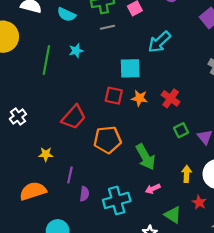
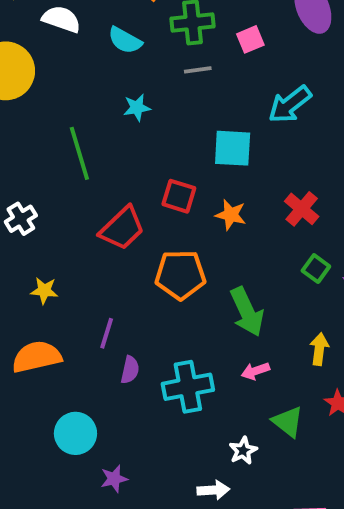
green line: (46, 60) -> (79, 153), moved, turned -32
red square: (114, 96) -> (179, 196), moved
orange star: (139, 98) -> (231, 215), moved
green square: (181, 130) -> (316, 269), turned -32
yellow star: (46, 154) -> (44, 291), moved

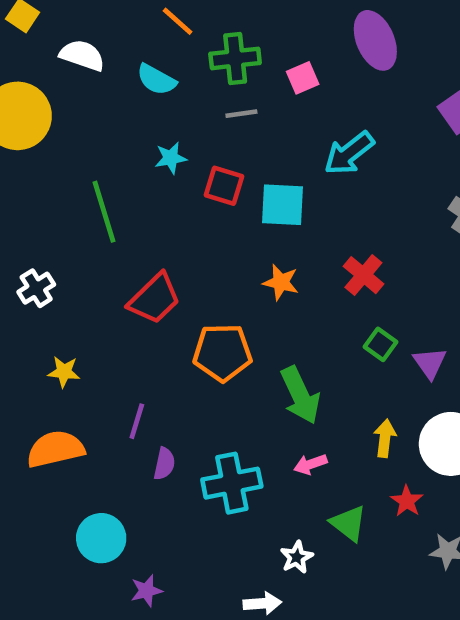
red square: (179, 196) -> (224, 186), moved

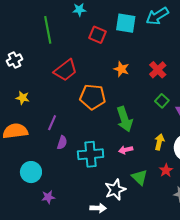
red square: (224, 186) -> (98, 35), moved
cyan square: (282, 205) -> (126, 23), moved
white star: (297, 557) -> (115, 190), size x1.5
################
● What you have to do
The listing above must be repeated exactly. Its pictures are not part of the copy.

● Task solution
green line: (46, 60) -> (79, 153), moved, turned -32
red square: (114, 96) -> (179, 196), moved
orange star: (139, 98) -> (231, 215), moved
green square: (181, 130) -> (316, 269), turned -32
yellow star: (46, 154) -> (44, 291), moved

red square: (179, 196) -> (224, 186), moved

red square: (224, 186) -> (98, 35), moved
cyan square: (282, 205) -> (126, 23), moved
white star: (297, 557) -> (115, 190), size x1.5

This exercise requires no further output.